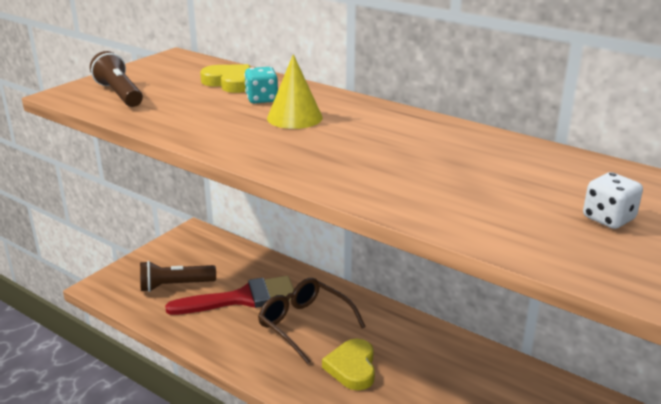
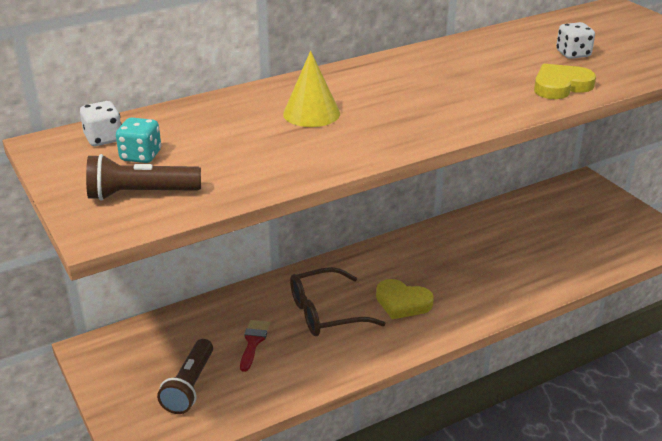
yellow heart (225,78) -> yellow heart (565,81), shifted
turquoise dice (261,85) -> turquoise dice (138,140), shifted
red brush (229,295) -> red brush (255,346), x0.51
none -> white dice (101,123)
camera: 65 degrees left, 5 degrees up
--
[EXERCISE REQUIREMENTS]:
Search the data for "dice". Copy each line that has it.

[SOLUTION]:
turquoise dice (261,85) -> turquoise dice (138,140), shifted
none -> white dice (101,123)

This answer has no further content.